(Raw data begins)
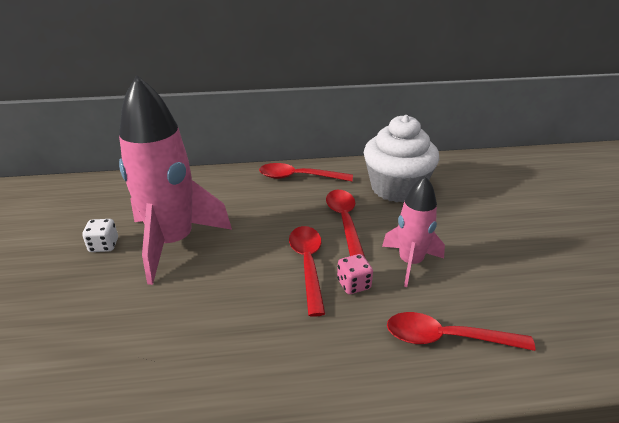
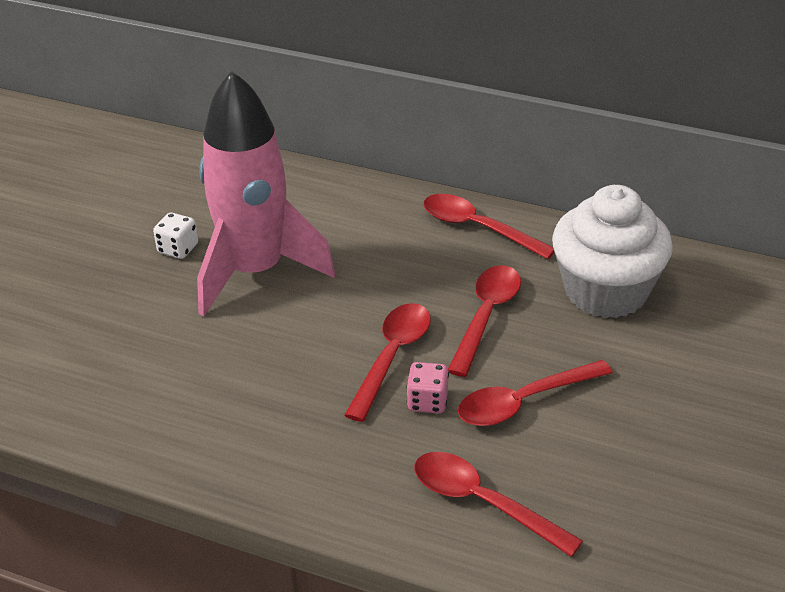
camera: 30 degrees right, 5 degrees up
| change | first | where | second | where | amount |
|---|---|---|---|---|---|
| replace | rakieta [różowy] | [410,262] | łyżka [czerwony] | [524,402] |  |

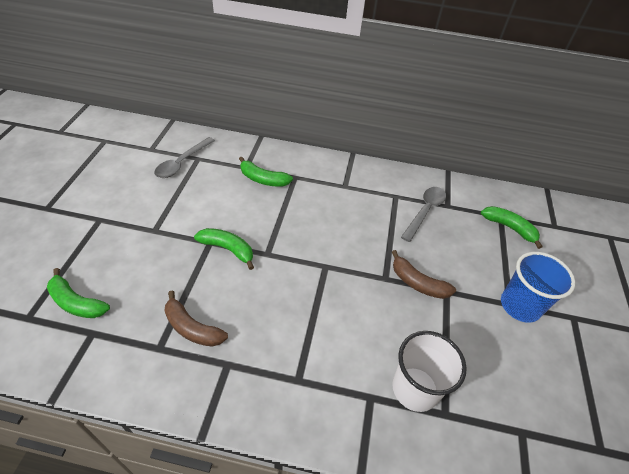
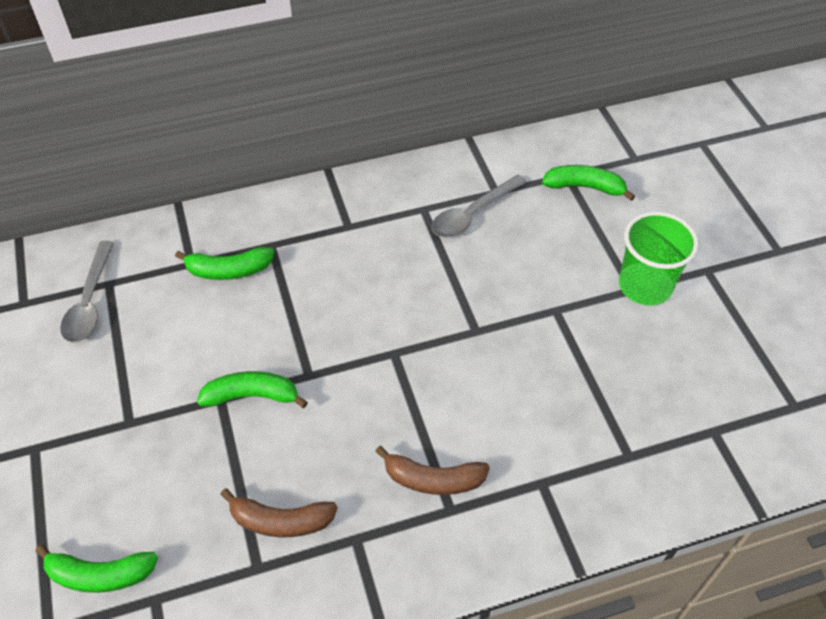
camera: 25 degrees left, 5 degrees up
| change | first | where | second | where | amount |
|---|---|---|---|---|---|
| move | banan [brązowy] | [417,283] |  | [433,479] |  |
| rotate | łyżka [szary] | [425,211] |  | [472,214] | 135 degrees counterclockwise |
| recolor | szklanka [niebieski] | [520,306] | szklanka [zielony] | [645,286] |  |
| delete | szklanka [biały] | [415,389] |  |  |  |

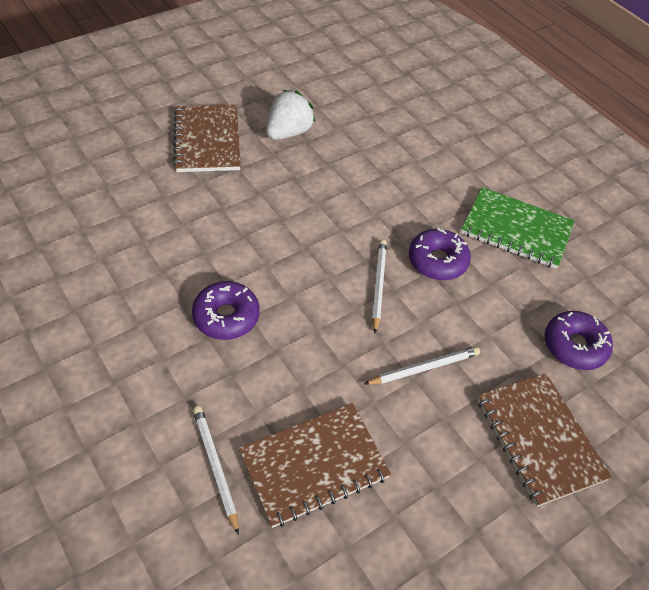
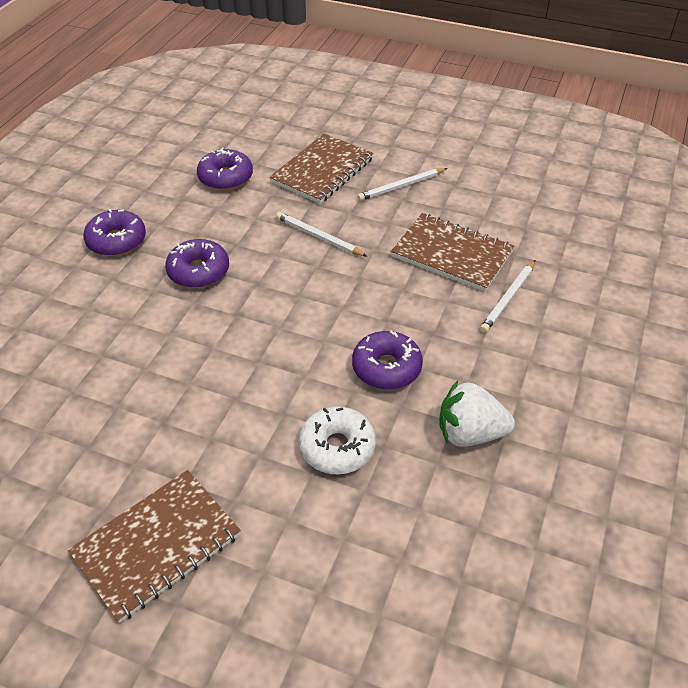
camera: 120 degrees left, 5 degrees down
| change | first | where | second | where | amount |
|---|---|---|---|---|---|
| replace | zeszyt [zielony] | [516,229] | donut [fioletowy] | [116,241] |  |
| insert |  |  | donut [biały] | [337,447] |  |
| move | ołówek [biały] | [378,285] |  | [401,186] |  |
| move | truskawka [biały] | [288,132] |  | [470,433] |  |

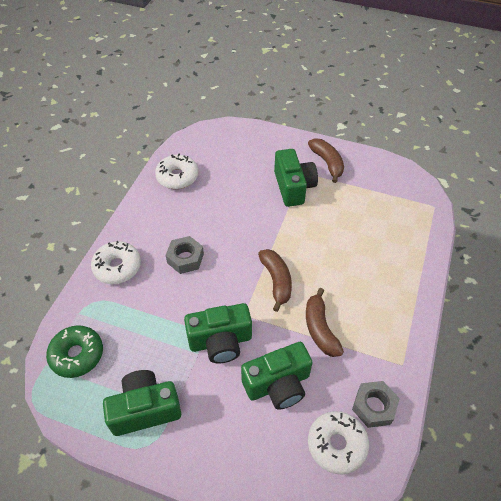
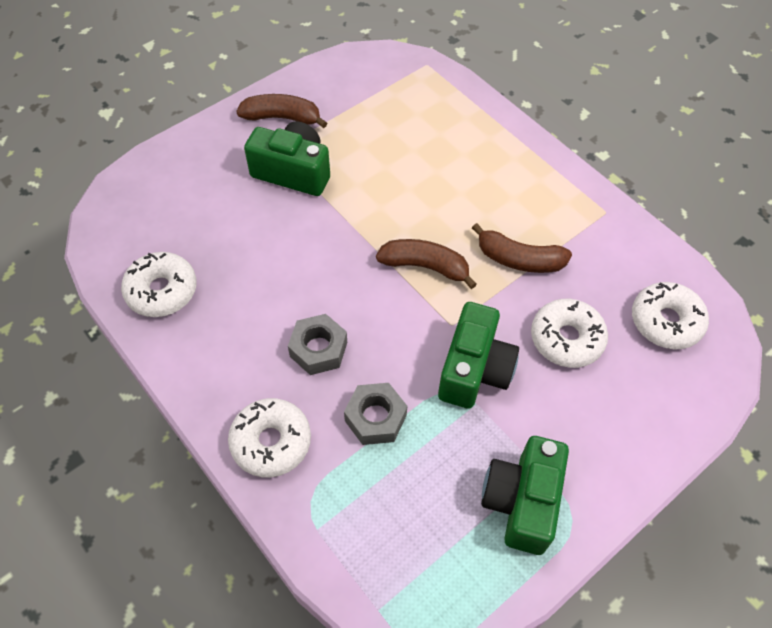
camera: 60 degrees left, 5 degrees up
| change | first | where | second | where | amount |
|---|---|---|---|---|---|
| move | nakrętka [szary] | [373,406] |  | [375,418] |  |
| replace | aparat fotograficzny [zielony] | [278,384] | donut [biały] | [566,339] |  |
| delete | donut [zielony] | [77,355] |  |  |  |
(Raw data ends)
• **Problem details**: Your reply should hold every line of the material, unaltered, and not one picture.

• **Output of the exercise**:
camera: 30 degrees right, 5 degrees up
| change | first | where | second | where | amount |
|---|---|---|---|---|---|
| replace | rakieta [różowy] | [410,262] | łyżka [czerwony] | [524,402] |  |

camera: 25 degrees left, 5 degrees up
| change | first | where | second | where | amount |
|---|---|---|---|---|---|
| move | banan [brązowy] | [417,283] |  | [433,479] |  |
| rotate | łyżka [szary] | [425,211] |  | [472,214] | 135 degrees counterclockwise |
| recolor | szklanka [niebieski] | [520,306] | szklanka [zielony] | [645,286] |  |
| delete | szklanka [biały] | [415,389] |  |  |  |

camera: 120 degrees left, 5 degrees down
| change | first | where | second | where | amount |
|---|---|---|---|---|---|
| replace | zeszyt [zielony] | [516,229] | donut [fioletowy] | [116,241] |  |
| insert |  |  | donut [biały] | [337,447] |  |
| move | ołówek [biały] | [378,285] |  | [401,186] |  |
| move | truskawka [biały] | [288,132] |  | [470,433] |  |

camera: 60 degrees left, 5 degrees up
| change | first | where | second | where | amount |
|---|---|---|---|---|---|
| move | nakrętka [szary] | [373,406] |  | [375,418] |  |
| replace | aparat fotograficzny [zielony] | [278,384] | donut [biały] | [566,339] |  |
| delete | donut [zielony] | [77,355] |  |  |  |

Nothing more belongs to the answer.